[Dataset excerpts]

....................

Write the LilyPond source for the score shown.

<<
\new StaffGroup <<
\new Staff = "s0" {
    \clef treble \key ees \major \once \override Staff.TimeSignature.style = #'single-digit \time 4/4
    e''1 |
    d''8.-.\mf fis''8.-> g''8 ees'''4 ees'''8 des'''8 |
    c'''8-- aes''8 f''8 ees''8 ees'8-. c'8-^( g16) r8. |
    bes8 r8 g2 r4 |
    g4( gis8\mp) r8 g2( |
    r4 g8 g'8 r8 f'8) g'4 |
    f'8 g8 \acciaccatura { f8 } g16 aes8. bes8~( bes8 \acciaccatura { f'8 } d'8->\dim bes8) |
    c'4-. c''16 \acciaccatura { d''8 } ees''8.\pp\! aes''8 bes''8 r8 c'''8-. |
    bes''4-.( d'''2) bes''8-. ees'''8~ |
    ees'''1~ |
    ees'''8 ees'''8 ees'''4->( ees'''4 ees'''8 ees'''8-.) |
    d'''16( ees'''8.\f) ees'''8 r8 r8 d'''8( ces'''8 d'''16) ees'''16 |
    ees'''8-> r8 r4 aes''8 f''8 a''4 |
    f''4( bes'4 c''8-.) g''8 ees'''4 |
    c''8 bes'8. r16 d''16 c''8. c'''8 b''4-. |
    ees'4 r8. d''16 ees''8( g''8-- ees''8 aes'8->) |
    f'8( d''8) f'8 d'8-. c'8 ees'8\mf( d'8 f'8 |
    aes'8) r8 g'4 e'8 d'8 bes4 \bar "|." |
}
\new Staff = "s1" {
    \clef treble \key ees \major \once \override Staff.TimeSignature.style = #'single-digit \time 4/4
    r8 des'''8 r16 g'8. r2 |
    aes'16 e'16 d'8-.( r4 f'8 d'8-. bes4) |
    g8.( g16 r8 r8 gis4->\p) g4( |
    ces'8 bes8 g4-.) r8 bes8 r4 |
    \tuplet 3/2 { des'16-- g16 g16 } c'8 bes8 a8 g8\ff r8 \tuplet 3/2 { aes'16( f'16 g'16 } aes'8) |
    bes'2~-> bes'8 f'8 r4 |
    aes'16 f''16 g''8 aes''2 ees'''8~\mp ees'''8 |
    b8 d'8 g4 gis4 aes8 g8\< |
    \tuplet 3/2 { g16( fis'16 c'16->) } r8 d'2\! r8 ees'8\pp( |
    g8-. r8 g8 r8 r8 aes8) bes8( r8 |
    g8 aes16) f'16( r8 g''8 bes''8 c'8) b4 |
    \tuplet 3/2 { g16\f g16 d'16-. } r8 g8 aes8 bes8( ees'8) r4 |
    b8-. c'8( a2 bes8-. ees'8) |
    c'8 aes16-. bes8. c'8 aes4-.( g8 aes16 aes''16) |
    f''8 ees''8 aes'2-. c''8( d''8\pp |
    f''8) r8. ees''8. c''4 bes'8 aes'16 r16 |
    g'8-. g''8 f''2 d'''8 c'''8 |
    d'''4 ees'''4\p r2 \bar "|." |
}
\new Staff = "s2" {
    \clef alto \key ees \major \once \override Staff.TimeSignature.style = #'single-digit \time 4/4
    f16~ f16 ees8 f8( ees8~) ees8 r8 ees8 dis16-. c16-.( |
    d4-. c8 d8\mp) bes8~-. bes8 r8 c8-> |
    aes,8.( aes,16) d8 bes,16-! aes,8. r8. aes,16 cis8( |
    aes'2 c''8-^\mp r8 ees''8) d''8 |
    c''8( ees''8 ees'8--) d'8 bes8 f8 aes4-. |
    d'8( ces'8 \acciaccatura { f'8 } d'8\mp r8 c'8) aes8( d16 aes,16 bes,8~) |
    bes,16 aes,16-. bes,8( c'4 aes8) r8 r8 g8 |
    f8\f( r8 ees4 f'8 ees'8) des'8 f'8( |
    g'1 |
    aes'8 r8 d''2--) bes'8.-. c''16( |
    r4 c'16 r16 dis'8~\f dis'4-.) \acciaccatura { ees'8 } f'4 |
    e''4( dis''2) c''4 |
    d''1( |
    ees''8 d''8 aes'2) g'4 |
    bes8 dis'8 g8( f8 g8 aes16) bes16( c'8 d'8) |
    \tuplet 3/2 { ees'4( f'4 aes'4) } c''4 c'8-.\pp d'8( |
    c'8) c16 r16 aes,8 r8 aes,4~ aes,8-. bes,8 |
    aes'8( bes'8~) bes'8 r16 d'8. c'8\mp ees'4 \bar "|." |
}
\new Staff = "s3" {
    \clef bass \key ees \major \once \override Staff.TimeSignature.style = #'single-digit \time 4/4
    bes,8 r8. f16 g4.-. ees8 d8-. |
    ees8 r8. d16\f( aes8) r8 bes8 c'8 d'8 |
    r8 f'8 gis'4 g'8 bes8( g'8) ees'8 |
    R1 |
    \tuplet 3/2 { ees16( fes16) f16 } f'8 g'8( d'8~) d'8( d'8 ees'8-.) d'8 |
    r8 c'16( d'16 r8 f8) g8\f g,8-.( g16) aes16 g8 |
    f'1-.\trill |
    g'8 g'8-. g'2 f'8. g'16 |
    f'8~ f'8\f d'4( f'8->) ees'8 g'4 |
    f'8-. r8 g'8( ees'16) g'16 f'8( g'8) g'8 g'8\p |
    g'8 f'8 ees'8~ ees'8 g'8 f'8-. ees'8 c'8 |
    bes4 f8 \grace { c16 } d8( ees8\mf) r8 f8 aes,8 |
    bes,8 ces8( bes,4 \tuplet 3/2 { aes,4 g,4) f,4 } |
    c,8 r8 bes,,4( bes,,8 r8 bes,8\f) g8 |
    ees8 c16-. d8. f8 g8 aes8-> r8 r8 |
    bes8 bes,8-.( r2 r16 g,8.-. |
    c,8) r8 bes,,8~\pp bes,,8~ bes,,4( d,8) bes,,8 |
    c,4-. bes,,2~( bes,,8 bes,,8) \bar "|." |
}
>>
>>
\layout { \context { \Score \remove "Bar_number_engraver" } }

....................

▶ [Given request] Pull out every line of the records that contains the string "once" and copy each one in full.

▶ [Solution to the exercise]
    \clef treble \key ees \major \once \override Staff.TimeSignature.style = #'single-digit \time 4/4
    \clef treble \key ees \major \once \override Staff.TimeSignature.style = #'single-digit \time 4/4
    \clef alto \key ees \major \once \override Staff.TimeSignature.style = #'single-digit \time 4/4
    \clef bass \key ees \major \once \override Staff.TimeSignature.style = #'single-digit \time 4/4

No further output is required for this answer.